-- Your task --
The full set of entries has to be output exactly.

(Information shown begins)

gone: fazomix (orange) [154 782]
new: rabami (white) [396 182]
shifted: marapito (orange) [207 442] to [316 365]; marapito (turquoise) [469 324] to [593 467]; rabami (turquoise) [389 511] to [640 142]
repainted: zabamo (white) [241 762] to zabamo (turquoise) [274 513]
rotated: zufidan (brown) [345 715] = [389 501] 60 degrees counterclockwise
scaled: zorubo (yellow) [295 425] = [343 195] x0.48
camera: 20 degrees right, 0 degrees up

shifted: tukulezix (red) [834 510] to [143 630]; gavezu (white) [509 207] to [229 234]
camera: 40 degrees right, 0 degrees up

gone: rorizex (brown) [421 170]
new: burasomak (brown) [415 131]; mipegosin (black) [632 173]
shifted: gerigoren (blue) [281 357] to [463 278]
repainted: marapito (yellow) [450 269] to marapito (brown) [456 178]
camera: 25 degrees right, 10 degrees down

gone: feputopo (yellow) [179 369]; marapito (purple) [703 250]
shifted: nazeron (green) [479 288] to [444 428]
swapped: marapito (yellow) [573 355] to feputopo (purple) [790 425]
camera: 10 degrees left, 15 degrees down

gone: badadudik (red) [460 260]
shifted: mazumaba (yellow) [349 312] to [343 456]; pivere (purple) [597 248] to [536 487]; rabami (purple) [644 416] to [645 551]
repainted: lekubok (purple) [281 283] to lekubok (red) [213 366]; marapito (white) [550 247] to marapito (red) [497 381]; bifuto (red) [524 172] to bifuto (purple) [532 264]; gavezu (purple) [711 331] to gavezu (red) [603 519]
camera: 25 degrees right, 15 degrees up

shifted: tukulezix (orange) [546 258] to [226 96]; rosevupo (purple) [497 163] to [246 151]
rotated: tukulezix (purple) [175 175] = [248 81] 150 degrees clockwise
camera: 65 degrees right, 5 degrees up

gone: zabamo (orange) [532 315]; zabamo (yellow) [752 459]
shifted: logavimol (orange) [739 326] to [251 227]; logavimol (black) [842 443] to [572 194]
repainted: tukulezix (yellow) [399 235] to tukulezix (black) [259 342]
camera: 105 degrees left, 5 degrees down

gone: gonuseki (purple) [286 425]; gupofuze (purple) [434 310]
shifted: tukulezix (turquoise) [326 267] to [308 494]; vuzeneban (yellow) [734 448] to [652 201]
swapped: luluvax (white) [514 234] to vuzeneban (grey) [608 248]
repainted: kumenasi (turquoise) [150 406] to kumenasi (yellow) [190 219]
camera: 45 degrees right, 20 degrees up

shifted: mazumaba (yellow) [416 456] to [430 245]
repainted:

(Information shown ends)

-- Your response --
gone: fazomix (orange) [154 782]
new: rabami (white) [396 182]
shifted: marapito (orange) [207 442] to [316 365]; marapito (turquoise) [469 324] to [593 467]; rabami (turquoise) [389 511] to [640 142]
repainted: zabamo (white) [241 762] to zabamo (turquoise) [274 513]
rotated: zufidan (brown) [345 715] = [389 501] 60 degrees counterclockwise
scaled: zorubo (yellow) [295 425] = [343 195] x0.48
camera: 20 degrees right, 0 degrees up

shifted: tukulezix (red) [834 510] to [143 630]; gavezu (white) [509 207] to [229 234]
camera: 40 degrees right, 0 degrees up

gone: rorizex (brown) [421 170]
new: burasomak (brown) [415 131]; mipegosin (black) [632 173]
shifted: gerigoren (blue) [281 357] to [463 278]
repainted: marapito (yellow) [450 269] to marapito (brown) [456 178]
camera: 25 degrees right, 10 degrees down

gone: feputopo (yellow) [179 369]; marapito (purple) [703 250]
shifted: nazeron (green) [479 288] to [444 428]
swapped: marapito (yellow) [573 355] to feputopo (purple) [790 425]
camera: 10 degrees left, 15 degrees down

gone: badadudik (red) [460 260]
shifted: mazumaba (yellow) [349 312] to [343 456]; pivere (purple) [597 248] to [536 487]; rabami (purple) [644 416] to [645 551]
repainted: lekubok (purple) [281 283] to lekubok (red) [213 366]; marapito (white) [550 247] to marapito (red) [497 381]; bifuto (red) [524 172] to bifuto (purple) [532 264]; gavezu (purple) [711 331] to gavezu (red) [603 519]
camera: 25 degrees right, 15 degrees up

shifted: tukulezix (orange) [546 258] to [226 96]; rosevupo (purple) [497 163] to [246 151]
rotated: tukulezix (purple) [175 175] = [248 81] 150 degrees clockwise
camera: 65 degrees right, 5 degrees up

gone: zabamo (orange) [532 315]; zabamo (yellow) [752 459]
shifted: logavimol (orange) [739 326] to [251 227]; logavimol (black) [842 443] to [572 194]
repainted: tukulezix (yellow) [399 235] to tukulezix (black) [259 342]
camera: 105 degrees left, 5 degrees down

gone: gonuseki (purple) [286 425]; gupofuze (purple) [434 310]
shifted: tukulezix (turquoise) [326 267] to [308 494]; vuzeneban (yellow) [734 448] to [652 201]
swapped: luluvax (white) [514 234] to vuzeneban (grey) [608 248]
repainted: kumenasi (turquoise) [150 406] to kumenasi (yellow) [190 219]
camera: 45 degrees right, 20 degrees up

shifted: mazumaba (yellow) [416 456] to [430 245]
repainted:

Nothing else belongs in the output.